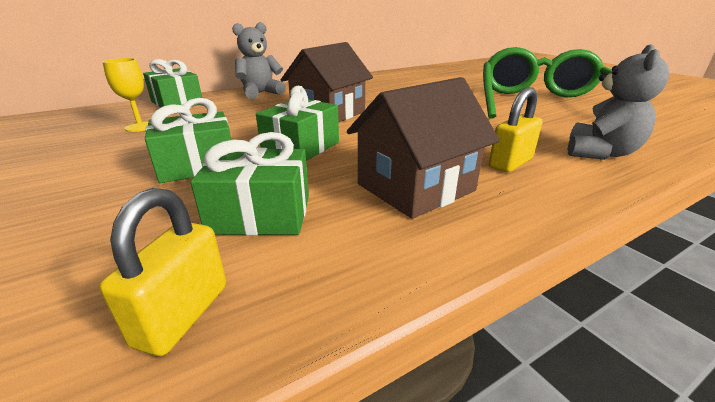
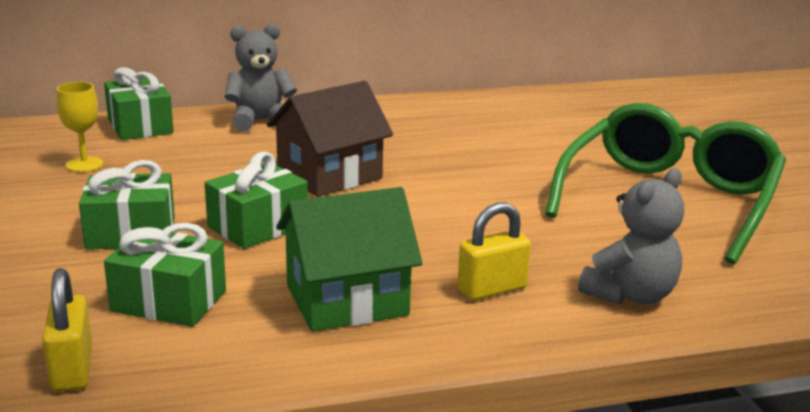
camera: 15 degrees right, 5 degrees down
(183, 314) = (72, 369): yellow padlock -> yellow padlock turned 45 degrees counterclockwise
(415, 187) = (346, 300): brown house -> green house

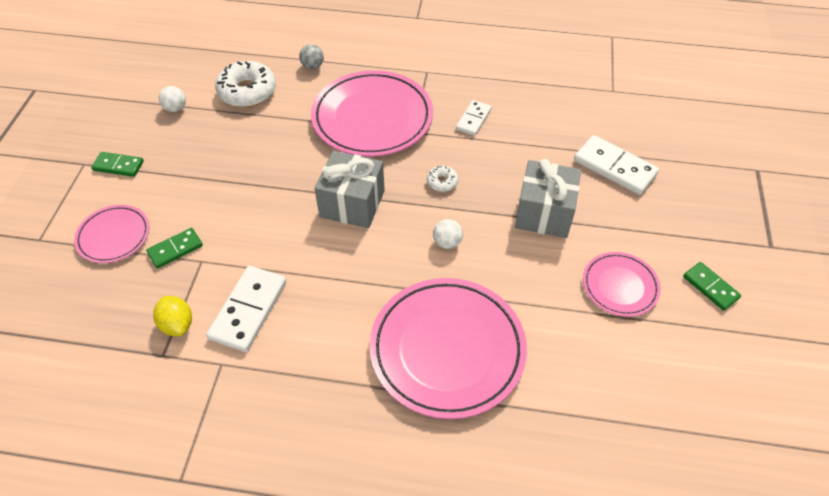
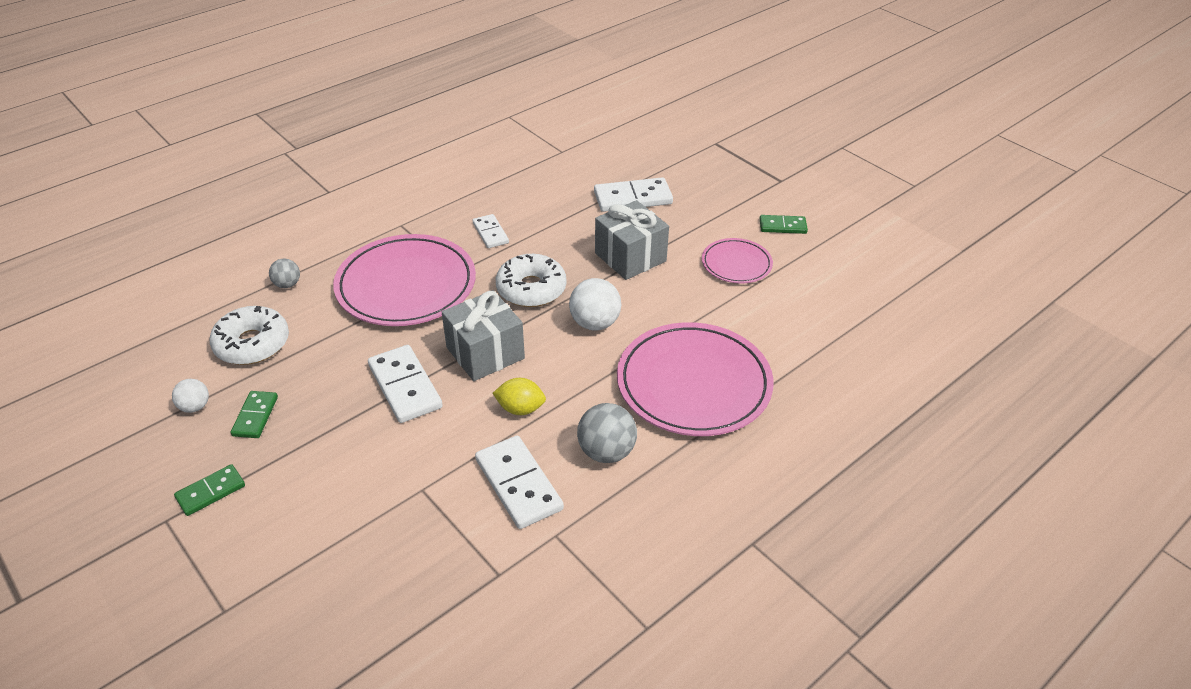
camera: 50 degrees left, 10 degrees down
(114, 236) = (304, 542): pink plate -> none
(175, 249) = (383, 501): green domino -> green domino (255, 416)
(177, 324) = (476, 545): yellow lemon -> yellow lemon (520, 409)
(281, 186) = (405, 386): none -> white domino
(324, 341) = (606, 452): none -> grey ball
(442, 182) = (531, 289): white donut -> white donut, size x2.08
(447, 242) = (595, 323): white ball -> white ball, size x1.68

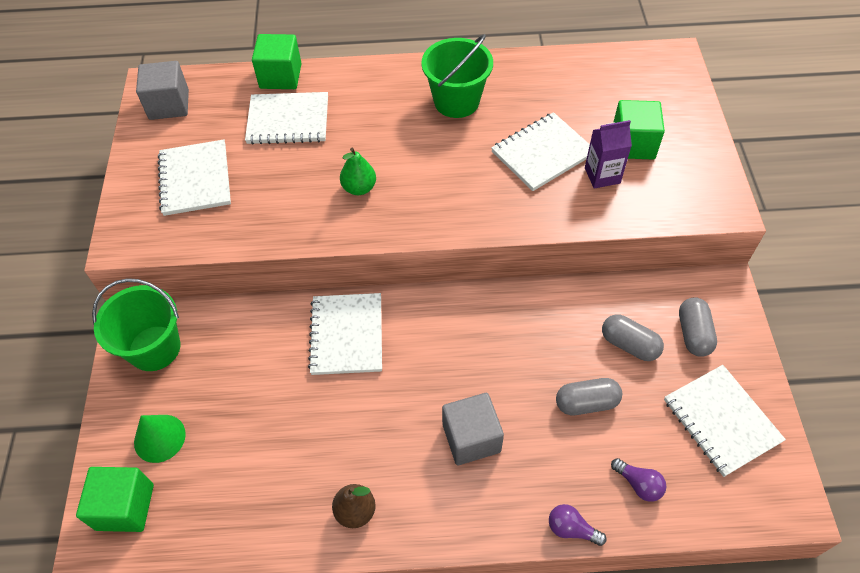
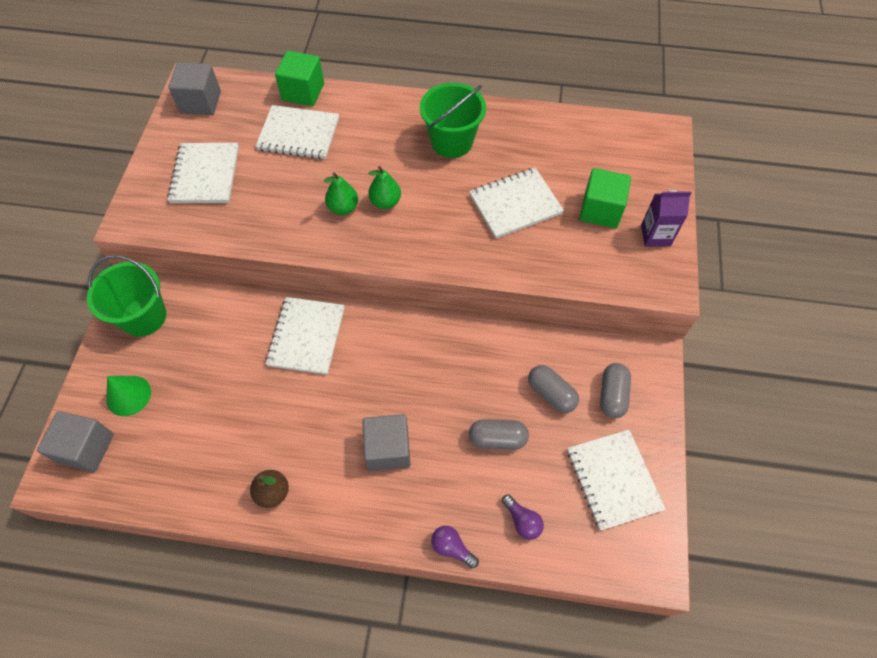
camera: 10 degrees right, 5 degrees up
(125, 507) = (86, 448): green cube -> grey cube
(403, 174) = (385, 202): none -> green pear
(602, 175) = (563, 235): purple carton -> purple carton (655, 235)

* * * * * * * * *

## Directive
Return every entry exactly, dropping the pictures.

## Response to the exercise
camera: 15 degrees right, 5 degrees down
(183, 314) = (72, 369): yellow padlock -> yellow padlock turned 45 degrees counterclockwise
(415, 187) = (346, 300): brown house -> green house

camera: 50 degrees left, 10 degrees down
(114, 236) = (304, 542): pink plate -> none
(175, 249) = (383, 501): green domino -> green domino (255, 416)
(177, 324) = (476, 545): yellow lemon -> yellow lemon (520, 409)
(281, 186) = (405, 386): none -> white domino
(324, 341) = (606, 452): none -> grey ball
(442, 182) = (531, 289): white donut -> white donut, size x2.08
(447, 242) = (595, 323): white ball -> white ball, size x1.68

camera: 10 degrees right, 5 degrees up
(125, 507) = (86, 448): green cube -> grey cube
(403, 174) = (385, 202): none -> green pear
(602, 175) = (563, 235): purple carton -> purple carton (655, 235)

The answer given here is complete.